***** Given records

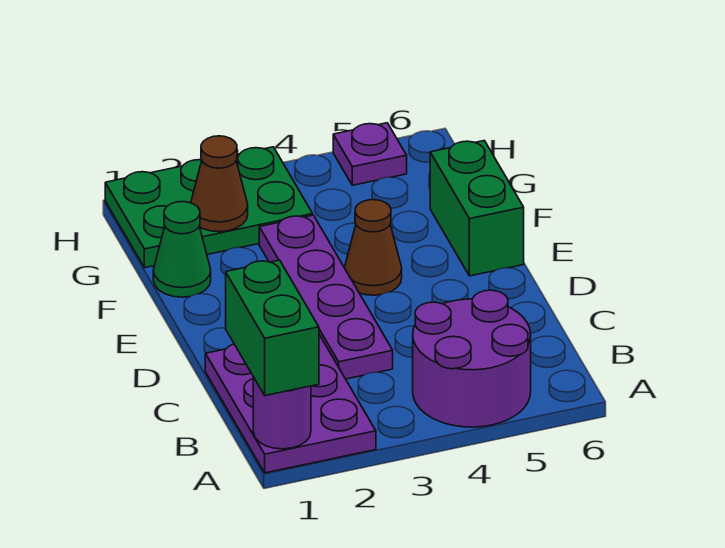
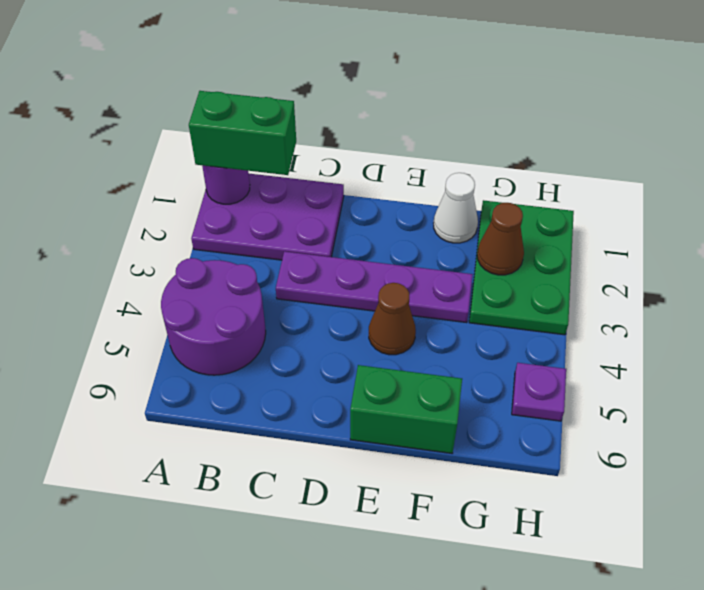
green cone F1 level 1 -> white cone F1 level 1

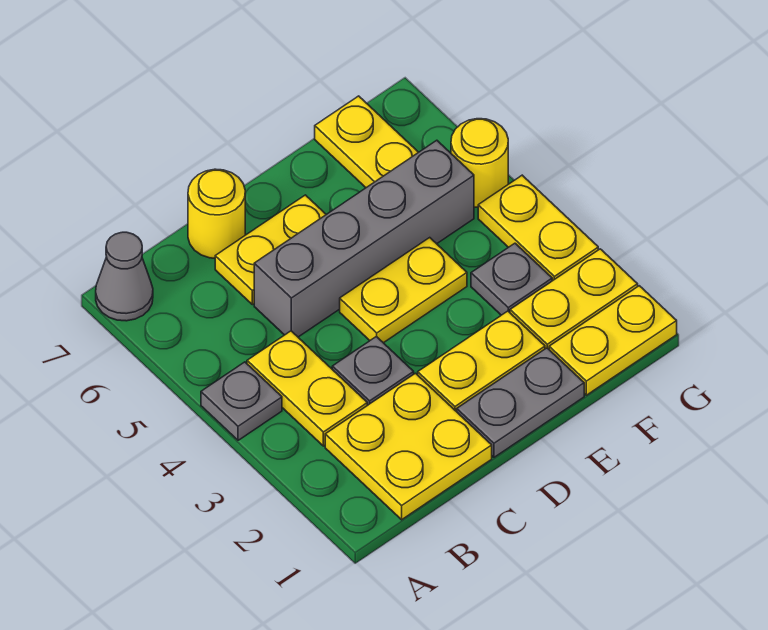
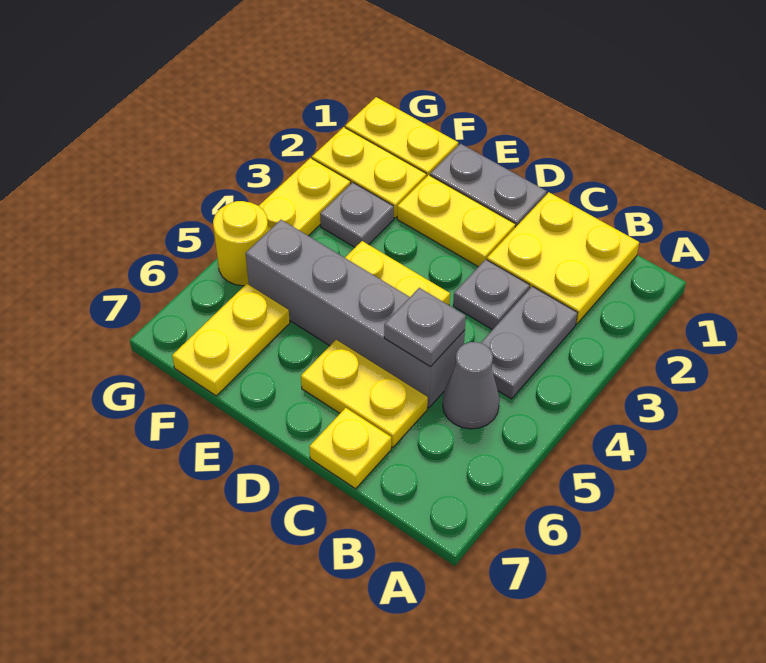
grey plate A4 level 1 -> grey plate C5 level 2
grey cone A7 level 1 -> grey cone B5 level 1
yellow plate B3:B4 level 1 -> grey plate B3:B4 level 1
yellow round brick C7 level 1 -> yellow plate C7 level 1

**********
***** Given records

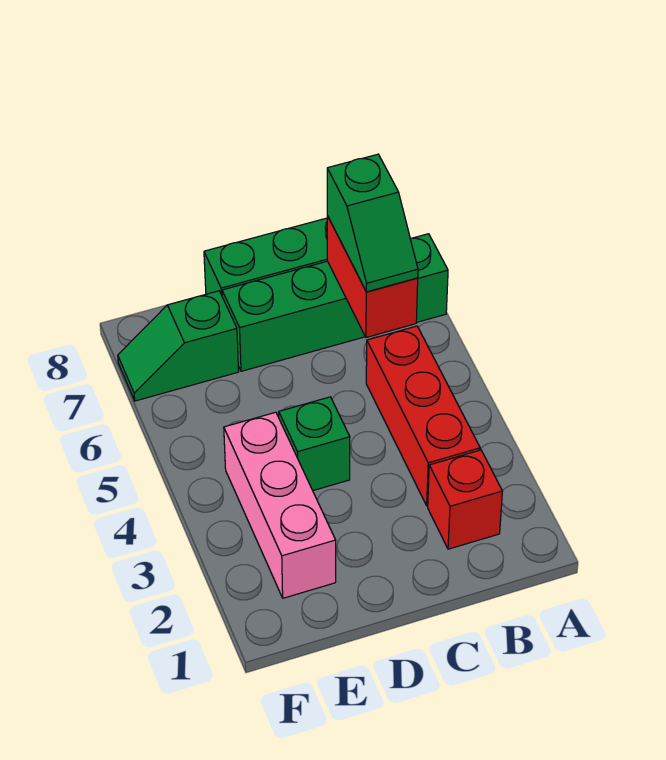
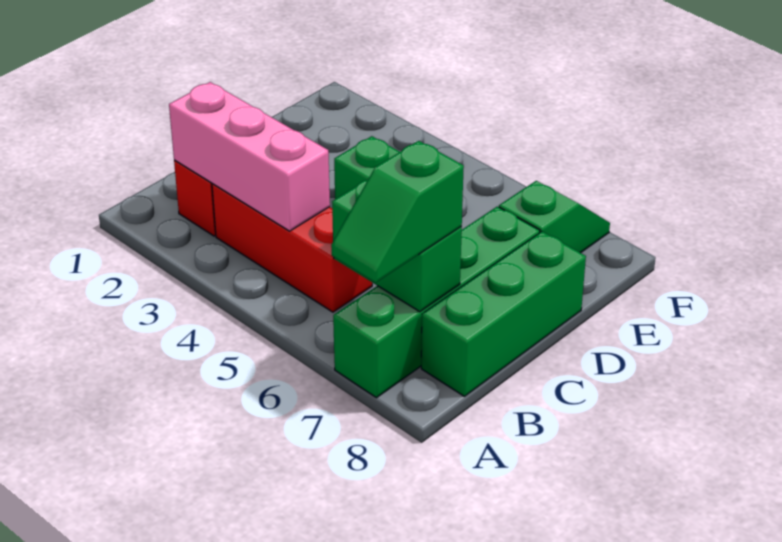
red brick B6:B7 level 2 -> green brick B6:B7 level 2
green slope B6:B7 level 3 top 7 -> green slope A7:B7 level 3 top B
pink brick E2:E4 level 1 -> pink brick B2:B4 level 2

**********

= Work to complete =
Out of the material above, select every line that holds the string "green".

= Answer to the problem =
green cone F1 level 1 -> white cone F1 level 1
red brick B6:B7 level 2 -> green brick B6:B7 level 2
green slope B6:B7 level 3 top 7 -> green slope A7:B7 level 3 top B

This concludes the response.